** Opening Data records block **

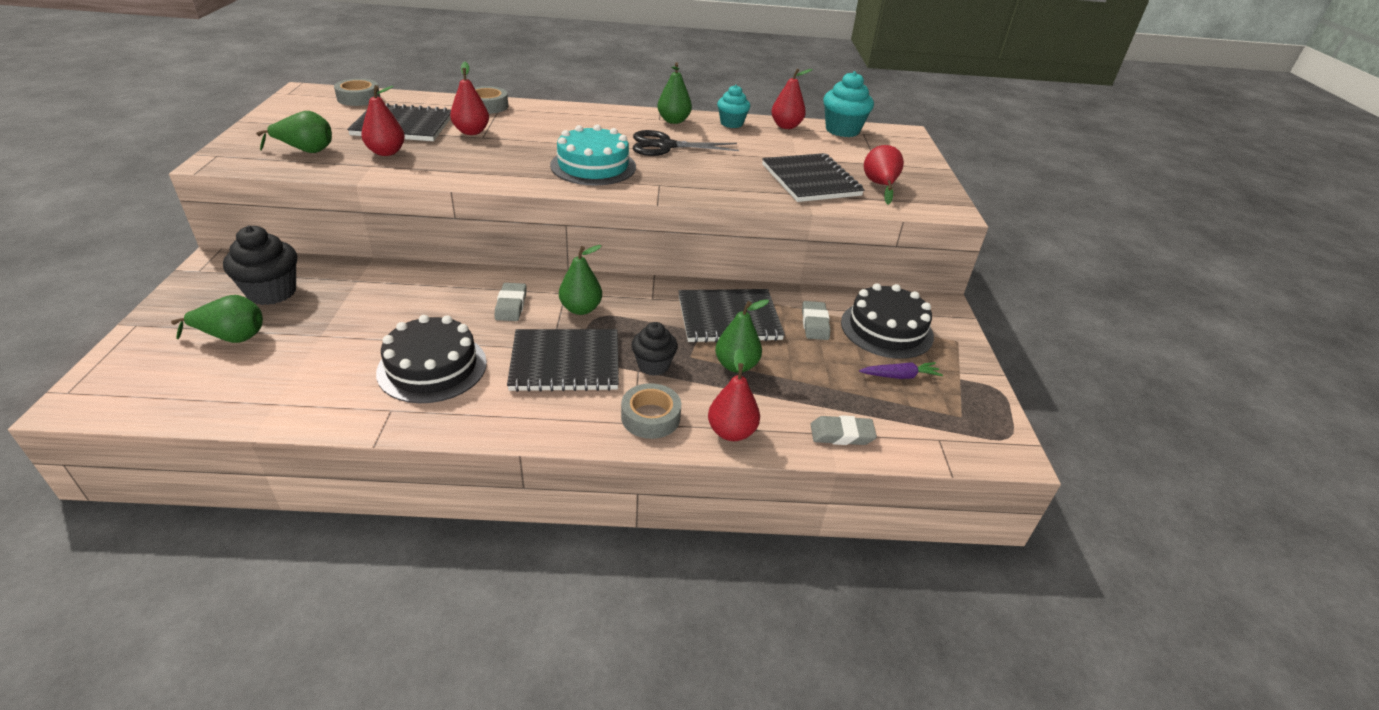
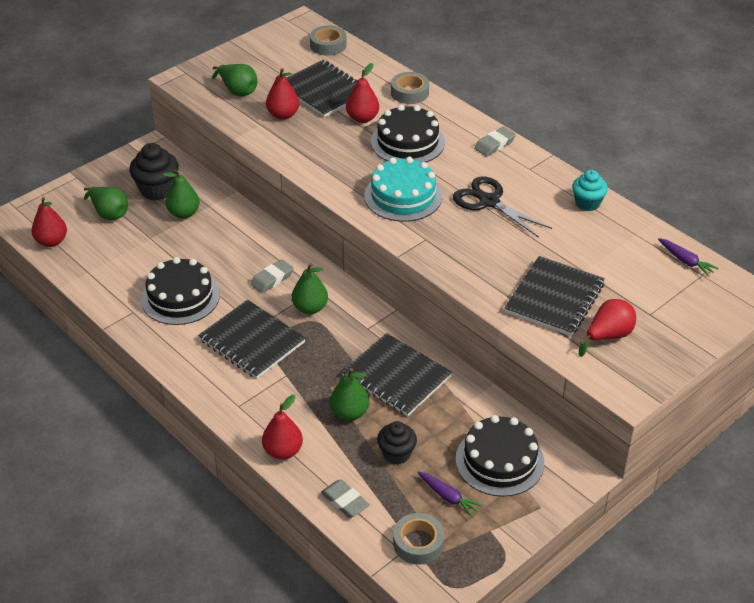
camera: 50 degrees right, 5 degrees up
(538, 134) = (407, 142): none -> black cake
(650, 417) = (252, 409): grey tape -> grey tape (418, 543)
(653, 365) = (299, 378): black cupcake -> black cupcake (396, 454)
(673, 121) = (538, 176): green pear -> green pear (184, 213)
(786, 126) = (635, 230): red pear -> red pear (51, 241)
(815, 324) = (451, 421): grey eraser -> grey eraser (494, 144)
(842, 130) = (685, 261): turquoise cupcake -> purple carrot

** Closing Data records block **
** Opening Data records block **

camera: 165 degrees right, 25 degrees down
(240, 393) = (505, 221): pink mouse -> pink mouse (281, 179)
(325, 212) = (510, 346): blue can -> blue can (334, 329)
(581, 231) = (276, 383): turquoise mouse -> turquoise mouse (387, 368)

** Closing Data records block **
** Opening Data records block **

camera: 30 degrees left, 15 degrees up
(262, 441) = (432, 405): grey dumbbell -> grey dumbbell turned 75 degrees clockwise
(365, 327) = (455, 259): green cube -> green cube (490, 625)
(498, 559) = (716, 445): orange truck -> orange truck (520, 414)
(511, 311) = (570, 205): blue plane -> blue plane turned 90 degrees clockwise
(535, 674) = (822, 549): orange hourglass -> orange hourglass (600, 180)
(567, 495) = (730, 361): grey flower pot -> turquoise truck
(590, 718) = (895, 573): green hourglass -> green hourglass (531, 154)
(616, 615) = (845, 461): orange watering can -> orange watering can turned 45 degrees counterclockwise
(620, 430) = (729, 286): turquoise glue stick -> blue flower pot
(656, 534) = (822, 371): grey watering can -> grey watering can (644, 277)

** Closing Data records block **

Assignment.
Copy only this part of the entries above: the line with "camera: 50 degrees right, 5 degrees up", the line with "(842, 130) = (685, 261): turquoise", and the lines between, all exactly as written.

The completed task.
camera: 50 degrees right, 5 degrees up
(538, 134) = (407, 142): none -> black cake
(650, 417) = (252, 409): grey tape -> grey tape (418, 543)
(653, 365) = (299, 378): black cupcake -> black cupcake (396, 454)
(673, 121) = (538, 176): green pear -> green pear (184, 213)
(786, 126) = (635, 230): red pear -> red pear (51, 241)
(815, 324) = (451, 421): grey eraser -> grey eraser (494, 144)
(842, 130) = (685, 261): turquoise cupcake -> purple carrot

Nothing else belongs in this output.